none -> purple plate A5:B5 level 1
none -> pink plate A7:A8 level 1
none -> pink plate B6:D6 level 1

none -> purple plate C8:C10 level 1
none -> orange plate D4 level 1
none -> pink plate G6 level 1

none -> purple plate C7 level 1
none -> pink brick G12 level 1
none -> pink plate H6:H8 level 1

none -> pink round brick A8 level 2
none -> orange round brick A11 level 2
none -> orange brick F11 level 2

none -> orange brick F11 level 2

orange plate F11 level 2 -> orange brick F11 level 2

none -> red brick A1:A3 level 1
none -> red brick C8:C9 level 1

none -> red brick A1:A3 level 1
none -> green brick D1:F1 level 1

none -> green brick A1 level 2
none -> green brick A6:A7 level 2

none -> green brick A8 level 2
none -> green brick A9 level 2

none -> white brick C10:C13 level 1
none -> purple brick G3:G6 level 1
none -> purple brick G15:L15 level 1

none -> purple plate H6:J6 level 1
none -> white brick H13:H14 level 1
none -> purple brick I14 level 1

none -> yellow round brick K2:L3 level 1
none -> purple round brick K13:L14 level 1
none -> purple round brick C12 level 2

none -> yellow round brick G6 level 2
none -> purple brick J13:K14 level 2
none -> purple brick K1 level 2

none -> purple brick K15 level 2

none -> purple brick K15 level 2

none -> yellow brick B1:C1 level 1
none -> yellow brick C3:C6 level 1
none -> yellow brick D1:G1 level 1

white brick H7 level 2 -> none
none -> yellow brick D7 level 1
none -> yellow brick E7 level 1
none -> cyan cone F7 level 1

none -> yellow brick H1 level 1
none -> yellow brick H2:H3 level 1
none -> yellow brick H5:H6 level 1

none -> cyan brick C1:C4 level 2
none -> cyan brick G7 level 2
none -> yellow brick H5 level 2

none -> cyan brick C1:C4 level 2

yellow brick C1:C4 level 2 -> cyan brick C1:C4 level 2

============================================================

> **Work instruction**:
If a line in the records includes the string "green", copy it.

> **Answer to the problem**:
none -> green brick D1:F1 level 1
none -> green brick A1 level 2
none -> green brick A6:A7 level 2
none -> green brick A8 level 2
none -> green brick A9 level 2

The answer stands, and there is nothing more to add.